== Segment start ==

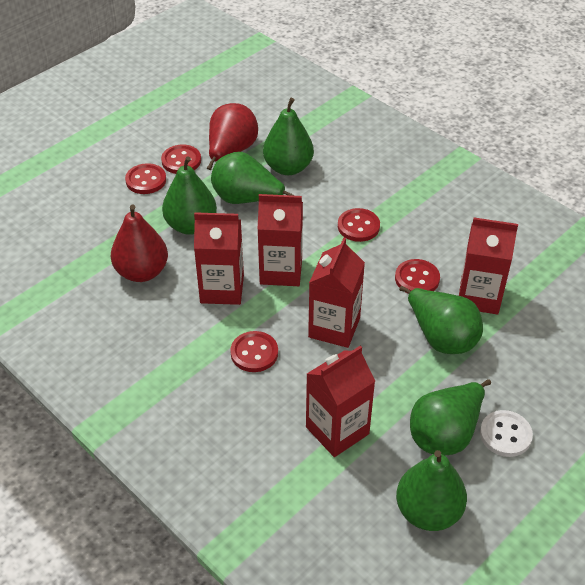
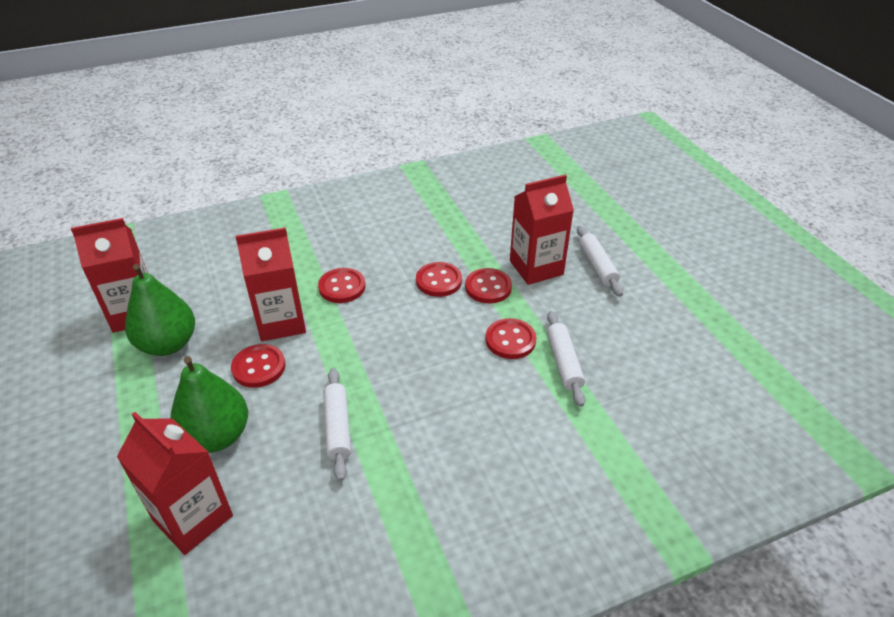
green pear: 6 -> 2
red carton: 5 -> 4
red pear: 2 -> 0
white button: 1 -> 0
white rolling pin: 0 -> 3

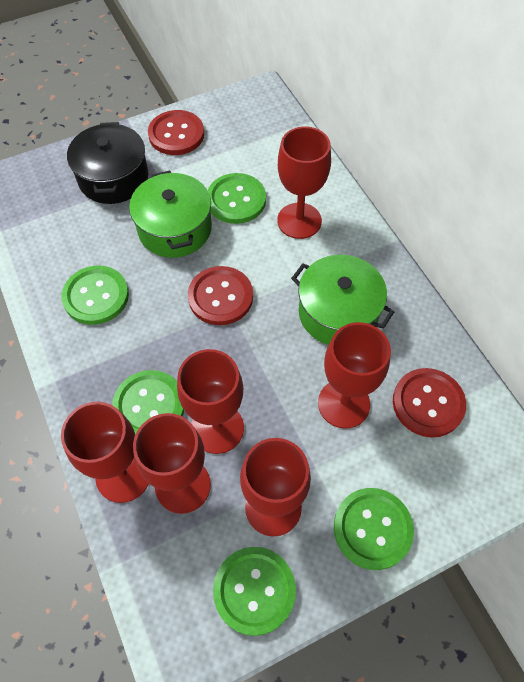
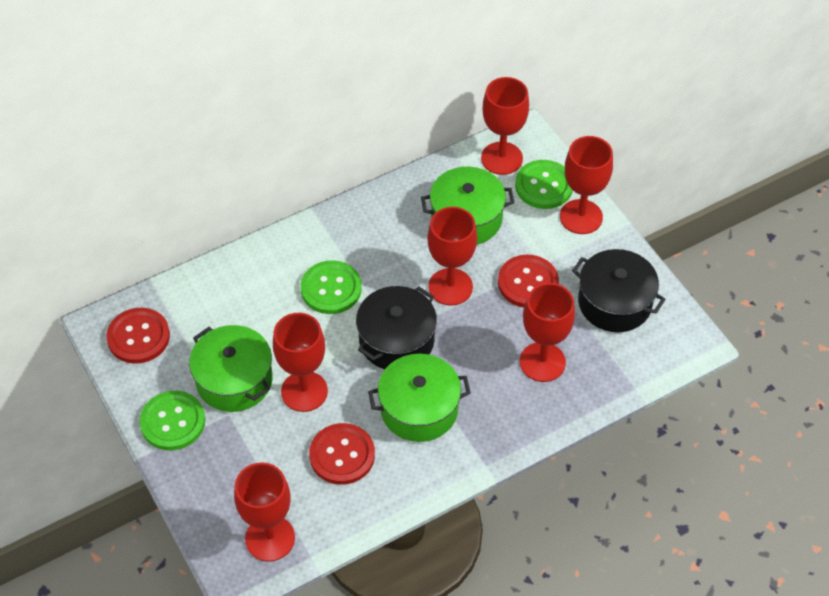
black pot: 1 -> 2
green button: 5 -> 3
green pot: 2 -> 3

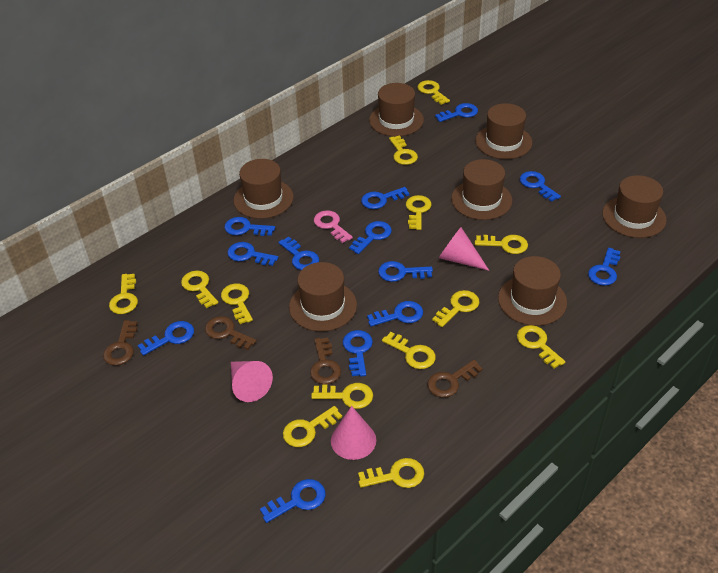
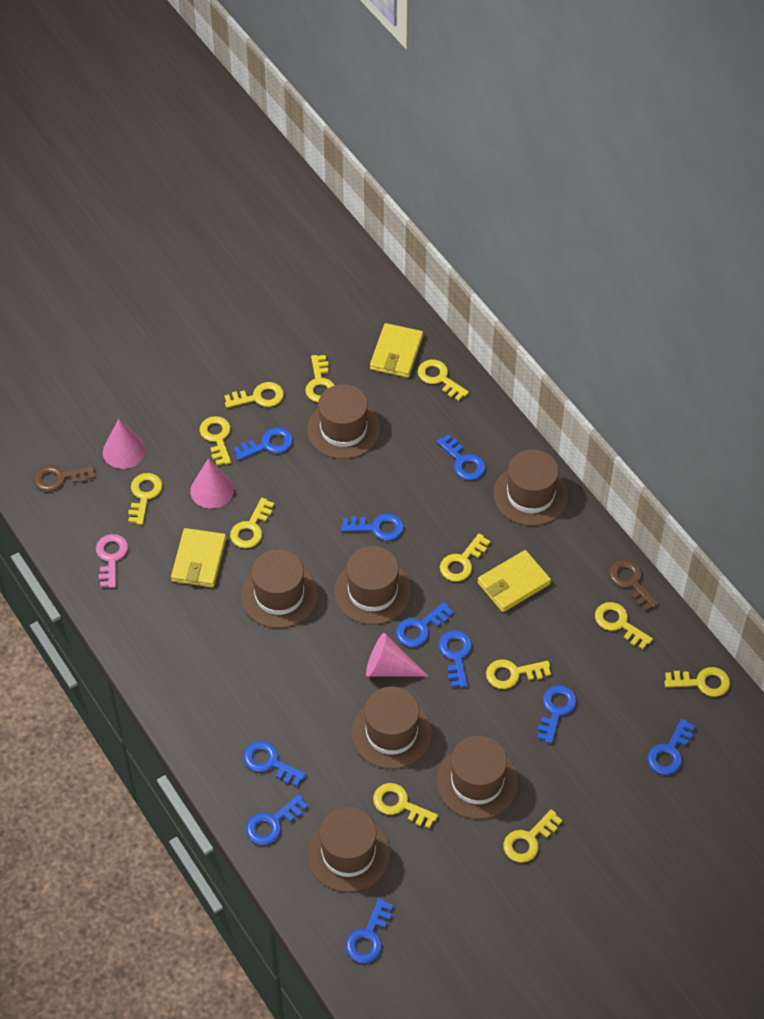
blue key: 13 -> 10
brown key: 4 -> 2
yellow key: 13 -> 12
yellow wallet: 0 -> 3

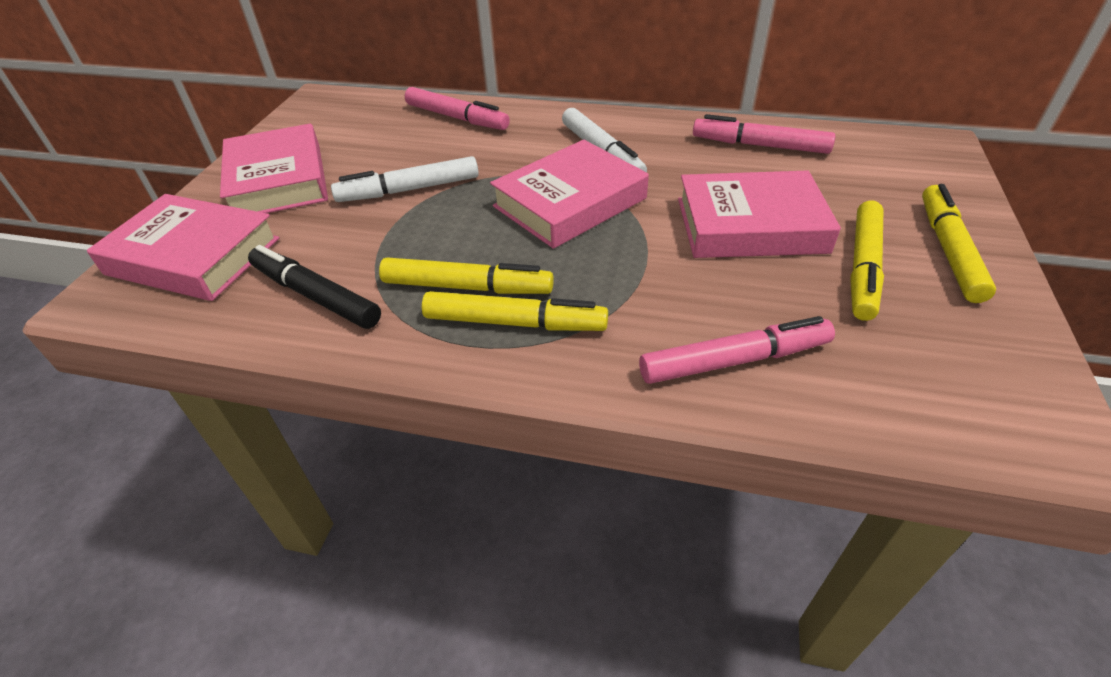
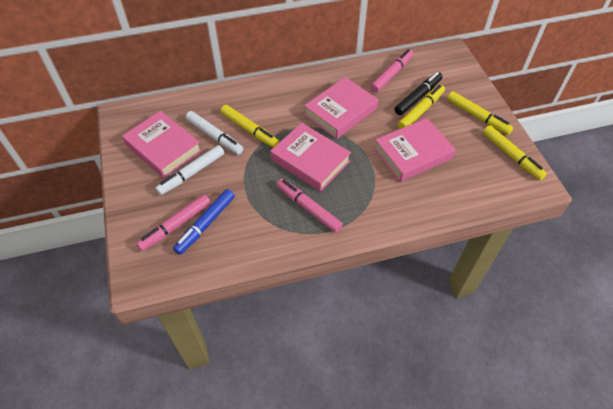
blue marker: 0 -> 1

== Segment end ==

Assignment: Pictures aside, reproduce all of the material above without alteration.

Final answer:
green pear: 6 -> 2
red carton: 5 -> 4
red pear: 2 -> 0
white button: 1 -> 0
white rolling pin: 0 -> 3

black pot: 1 -> 2
green button: 5 -> 3
green pot: 2 -> 3

blue key: 13 -> 10
brown key: 4 -> 2
yellow key: 13 -> 12
yellow wallet: 0 -> 3

blue marker: 0 -> 1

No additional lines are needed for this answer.